PROBLEM DETAILS:
Set it all down exactly, every record and every line.

Dataset entries:
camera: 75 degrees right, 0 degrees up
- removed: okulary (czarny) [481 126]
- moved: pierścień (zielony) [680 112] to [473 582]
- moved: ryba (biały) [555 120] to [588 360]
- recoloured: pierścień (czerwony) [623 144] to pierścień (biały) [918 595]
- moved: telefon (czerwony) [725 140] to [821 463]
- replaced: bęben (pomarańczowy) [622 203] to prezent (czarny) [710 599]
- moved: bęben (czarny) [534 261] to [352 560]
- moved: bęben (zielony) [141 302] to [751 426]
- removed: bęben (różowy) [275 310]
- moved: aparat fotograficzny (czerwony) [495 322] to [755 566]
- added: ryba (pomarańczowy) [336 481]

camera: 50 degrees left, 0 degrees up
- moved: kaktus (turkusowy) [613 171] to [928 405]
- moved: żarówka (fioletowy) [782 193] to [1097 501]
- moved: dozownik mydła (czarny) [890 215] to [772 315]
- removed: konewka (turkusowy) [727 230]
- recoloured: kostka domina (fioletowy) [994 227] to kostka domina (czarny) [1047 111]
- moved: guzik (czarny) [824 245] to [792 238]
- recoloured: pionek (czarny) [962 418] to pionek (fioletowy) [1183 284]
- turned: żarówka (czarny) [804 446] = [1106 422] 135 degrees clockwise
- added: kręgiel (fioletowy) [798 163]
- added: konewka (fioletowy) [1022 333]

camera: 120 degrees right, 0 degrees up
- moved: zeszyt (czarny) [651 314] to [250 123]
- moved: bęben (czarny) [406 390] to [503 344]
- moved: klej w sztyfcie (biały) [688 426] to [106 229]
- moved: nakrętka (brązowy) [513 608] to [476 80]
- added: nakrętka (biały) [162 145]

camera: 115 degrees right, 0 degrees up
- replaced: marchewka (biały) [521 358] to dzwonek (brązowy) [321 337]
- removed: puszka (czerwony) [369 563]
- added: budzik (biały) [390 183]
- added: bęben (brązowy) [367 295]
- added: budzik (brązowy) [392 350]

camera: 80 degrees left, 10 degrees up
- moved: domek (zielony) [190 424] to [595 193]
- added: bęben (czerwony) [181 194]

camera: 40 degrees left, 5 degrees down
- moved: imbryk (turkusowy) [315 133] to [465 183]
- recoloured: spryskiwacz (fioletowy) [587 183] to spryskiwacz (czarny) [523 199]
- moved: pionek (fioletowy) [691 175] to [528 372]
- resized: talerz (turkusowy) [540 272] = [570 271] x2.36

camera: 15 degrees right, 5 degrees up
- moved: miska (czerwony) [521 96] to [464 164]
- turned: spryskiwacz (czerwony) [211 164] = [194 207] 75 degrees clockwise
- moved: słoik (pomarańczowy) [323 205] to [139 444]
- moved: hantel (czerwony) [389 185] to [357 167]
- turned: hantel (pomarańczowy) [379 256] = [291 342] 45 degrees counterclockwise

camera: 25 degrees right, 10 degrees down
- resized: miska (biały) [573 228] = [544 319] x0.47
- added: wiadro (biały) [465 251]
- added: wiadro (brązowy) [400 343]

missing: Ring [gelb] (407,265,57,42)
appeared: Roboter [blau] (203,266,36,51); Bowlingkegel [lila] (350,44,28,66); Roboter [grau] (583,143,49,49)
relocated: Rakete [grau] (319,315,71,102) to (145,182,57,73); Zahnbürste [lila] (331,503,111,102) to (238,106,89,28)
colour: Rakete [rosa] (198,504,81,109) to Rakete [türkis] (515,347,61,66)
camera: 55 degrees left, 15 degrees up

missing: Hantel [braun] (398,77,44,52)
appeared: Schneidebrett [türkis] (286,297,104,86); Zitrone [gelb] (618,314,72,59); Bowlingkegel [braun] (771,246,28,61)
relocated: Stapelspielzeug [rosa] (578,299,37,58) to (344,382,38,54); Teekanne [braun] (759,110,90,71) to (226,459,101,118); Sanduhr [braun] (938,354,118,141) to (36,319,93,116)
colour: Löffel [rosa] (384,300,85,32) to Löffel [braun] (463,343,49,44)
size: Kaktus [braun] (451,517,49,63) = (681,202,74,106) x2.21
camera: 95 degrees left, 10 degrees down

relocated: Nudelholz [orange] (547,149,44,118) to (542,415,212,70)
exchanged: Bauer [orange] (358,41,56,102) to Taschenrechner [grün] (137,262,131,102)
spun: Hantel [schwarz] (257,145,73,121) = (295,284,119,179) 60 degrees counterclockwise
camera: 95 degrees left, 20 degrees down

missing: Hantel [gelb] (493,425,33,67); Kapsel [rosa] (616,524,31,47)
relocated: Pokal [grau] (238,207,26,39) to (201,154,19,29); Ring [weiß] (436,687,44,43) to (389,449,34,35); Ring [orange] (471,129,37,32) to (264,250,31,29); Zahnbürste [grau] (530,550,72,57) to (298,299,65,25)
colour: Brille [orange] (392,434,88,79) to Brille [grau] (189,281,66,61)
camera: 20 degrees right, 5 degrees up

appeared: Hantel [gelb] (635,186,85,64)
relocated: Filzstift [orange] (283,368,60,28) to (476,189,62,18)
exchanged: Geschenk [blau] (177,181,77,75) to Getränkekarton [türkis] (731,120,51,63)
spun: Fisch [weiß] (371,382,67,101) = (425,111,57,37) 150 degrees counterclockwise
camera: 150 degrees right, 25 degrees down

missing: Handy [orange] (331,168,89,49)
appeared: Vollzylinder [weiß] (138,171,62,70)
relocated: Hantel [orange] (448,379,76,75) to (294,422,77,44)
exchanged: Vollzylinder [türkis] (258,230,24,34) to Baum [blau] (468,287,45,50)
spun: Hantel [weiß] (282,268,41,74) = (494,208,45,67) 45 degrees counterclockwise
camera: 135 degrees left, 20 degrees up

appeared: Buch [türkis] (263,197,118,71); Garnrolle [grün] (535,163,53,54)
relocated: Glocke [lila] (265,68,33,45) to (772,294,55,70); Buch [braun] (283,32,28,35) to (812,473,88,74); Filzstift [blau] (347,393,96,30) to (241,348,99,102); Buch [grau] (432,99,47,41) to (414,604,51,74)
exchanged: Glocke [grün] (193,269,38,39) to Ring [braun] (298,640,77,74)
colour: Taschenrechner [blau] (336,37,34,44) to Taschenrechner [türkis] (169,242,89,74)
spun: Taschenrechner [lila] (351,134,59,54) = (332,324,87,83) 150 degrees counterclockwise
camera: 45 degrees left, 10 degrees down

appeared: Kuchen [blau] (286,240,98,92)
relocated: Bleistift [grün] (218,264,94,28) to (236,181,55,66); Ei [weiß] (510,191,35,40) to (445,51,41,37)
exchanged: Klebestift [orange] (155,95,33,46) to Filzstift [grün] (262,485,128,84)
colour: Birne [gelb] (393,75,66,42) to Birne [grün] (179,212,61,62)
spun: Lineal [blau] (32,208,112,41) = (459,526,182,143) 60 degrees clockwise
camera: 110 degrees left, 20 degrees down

SOLUTION:
camera: 75 degrees right, 0 degrees up
- removed: okulary (czarny) [481 126]
- moved: pierścień (zielony) [680 112] to [473 582]
- moved: ryba (biały) [555 120] to [588 360]
- recoloured: pierścień (czerwony) [623 144] to pierścień (biały) [918 595]
- moved: telefon (czerwony) [725 140] to [821 463]
- replaced: bęben (pomarańczowy) [622 203] to prezent (czarny) [710 599]
- moved: bęben (czarny) [534 261] to [352 560]
- moved: bęben (zielony) [141 302] to [751 426]
- removed: bęben (różowy) [275 310]
- moved: aparat fotograficzny (czerwony) [495 322] to [755 566]
- added: ryba (pomarańczowy) [336 481]

camera: 50 degrees left, 0 degrees up
- moved: kaktus (turkusowy) [613 171] to [928 405]
- moved: żarówka (fioletowy) [782 193] to [1097 501]
- moved: dozownik mydła (czarny) [890 215] to [772 315]
- removed: konewka (turkusowy) [727 230]
- recoloured: kostka domina (fioletowy) [994 227] to kostka domina (czarny) [1047 111]
- moved: guzik (czarny) [824 245] to [792 238]
- recoloured: pionek (czarny) [962 418] to pionek (fioletowy) [1183 284]
- turned: żarówka (czarny) [804 446] = [1106 422] 135 degrees clockwise
- added: kręgiel (fioletowy) [798 163]
- added: konewka (fioletowy) [1022 333]

camera: 120 degrees right, 0 degrees up
- moved: zeszyt (czarny) [651 314] to [250 123]
- moved: bęben (czarny) [406 390] to [503 344]
- moved: klej w sztyfcie (biały) [688 426] to [106 229]
- moved: nakrętka (brązowy) [513 608] to [476 80]
- added: nakrętka (biały) [162 145]

camera: 115 degrees right, 0 degrees up
- replaced: marchewka (biały) [521 358] to dzwonek (brązowy) [321 337]
- removed: puszka (czerwony) [369 563]
- added: budzik (biały) [390 183]
- added: bęben (brązowy) [367 295]
- added: budzik (brązowy) [392 350]

camera: 80 degrees left, 10 degrees up
- moved: domek (zielony) [190 424] to [595 193]
- added: bęben (czerwony) [181 194]

camera: 40 degrees left, 5 degrees down
- moved: imbryk (turkusowy) [315 133] to [465 183]
- recoloured: spryskiwacz (fioletowy) [587 183] to spryskiwacz (czarny) [523 199]
- moved: pionek (fioletowy) [691 175] to [528 372]
- resized: talerz (turkusowy) [540 272] = [570 271] x2.36

camera: 15 degrees right, 5 degrees up
- moved: miska (czerwony) [521 96] to [464 164]
- turned: spryskiwacz (czerwony) [211 164] = [194 207] 75 degrees clockwise
- moved: słoik (pomarańczowy) [323 205] to [139 444]
- moved: hantel (czerwony) [389 185] to [357 167]
- turned: hantel (pomarańczowy) [379 256] = [291 342] 45 degrees counterclockwise

camera: 25 degrees right, 10 degrees down
- resized: miska (biały) [573 228] = [544 319] x0.47
- added: wiadro (biały) [465 251]
- added: wiadro (brązowy) [400 343]

missing: Ring [gelb] (407,265,57,42)
appeared: Roboter [blau] (203,266,36,51); Bowlingkegel [lila] (350,44,28,66); Roboter [grau] (583,143,49,49)
relocated: Rakete [grau] (319,315,71,102) to (145,182,57,73); Zahnbürste [lila] (331,503,111,102) to (238,106,89,28)
colour: Rakete [rosa] (198,504,81,109) to Rakete [türkis] (515,347,61,66)
camera: 55 degrees left, 15 degrees up

missing: Hantel [braun] (398,77,44,52)
appeared: Schneidebrett [türkis] (286,297,104,86); Zitrone [gelb] (618,314,72,59); Bowlingkegel [braun] (771,246,28,61)
relocated: Stapelspielzeug [rosa] (578,299,37,58) to (344,382,38,54); Teekanne [braun] (759,110,90,71) to (226,459,101,118); Sanduhr [braun] (938,354,118,141) to (36,319,93,116)
colour: Löffel [rosa] (384,300,85,32) to Löffel [braun] (463,343,49,44)
size: Kaktus [braun] (451,517,49,63) = (681,202,74,106) x2.21
camera: 95 degrees left, 10 degrees down

relocated: Nudelholz [orange] (547,149,44,118) to (542,415,212,70)
exchanged: Bauer [orange] (358,41,56,102) to Taschenrechner [grün] (137,262,131,102)
spun: Hantel [schwarz] (257,145,73,121) = (295,284,119,179) 60 degrees counterclockwise
camera: 95 degrees left, 20 degrees down

missing: Hantel [gelb] (493,425,33,67); Kapsel [rosa] (616,524,31,47)
relocated: Pokal [grau] (238,207,26,39) to (201,154,19,29); Ring [weiß] (436,687,44,43) to (389,449,34,35); Ring [orange] (471,129,37,32) to (264,250,31,29); Zahnbürste [grau] (530,550,72,57) to (298,299,65,25)
colour: Brille [orange] (392,434,88,79) to Brille [grau] (189,281,66,61)
camera: 20 degrees right, 5 degrees up

appeared: Hantel [gelb] (635,186,85,64)
relocated: Filzstift [orange] (283,368,60,28) to (476,189,62,18)
exchanged: Geschenk [blau] (177,181,77,75) to Getränkekarton [türkis] (731,120,51,63)
spun: Fisch [weiß] (371,382,67,101) = (425,111,57,37) 150 degrees counterclockwise
camera: 150 degrees right, 25 degrees down

missing: Handy [orange] (331,168,89,49)
appeared: Vollzylinder [weiß] (138,171,62,70)
relocated: Hantel [orange] (448,379,76,75) to (294,422,77,44)
exchanged: Vollzylinder [türkis] (258,230,24,34) to Baum [blau] (468,287,45,50)
spun: Hantel [weiß] (282,268,41,74) = (494,208,45,67) 45 degrees counterclockwise
camera: 135 degrees left, 20 degrees up

appeared: Buch [türkis] (263,197,118,71); Garnrolle [grün] (535,163,53,54)
relocated: Glocke [lila] (265,68,33,45) to (772,294,55,70); Buch [braun] (283,32,28,35) to (812,473,88,74); Filzstift [blau] (347,393,96,30) to (241,348,99,102); Buch [grau] (432,99,47,41) to (414,604,51,74)
exchanged: Glocke [grün] (193,269,38,39) to Ring [braun] (298,640,77,74)
colour: Taschenrechner [blau] (336,37,34,44) to Taschenrechner [türkis] (169,242,89,74)
spun: Taschenrechner [lila] (351,134,59,54) = (332,324,87,83) 150 degrees counterclockwise
camera: 45 degrees left, 10 degrees down

appeared: Kuchen [blau] (286,240,98,92)
relocated: Bleistift [grün] (218,264,94,28) to (236,181,55,66); Ei [weiß] (510,191,35,40) to (445,51,41,37)
exchanged: Klebestift [orange] (155,95,33,46) to Filzstift [grün] (262,485,128,84)
colour: Birne [gelb] (393,75,66,42) to Birne [grün] (179,212,61,62)
spun: Lineal [blau] (32,208,112,41) = (459,526,182,143) 60 degrees clockwise
camera: 110 degrees left, 20 degrees down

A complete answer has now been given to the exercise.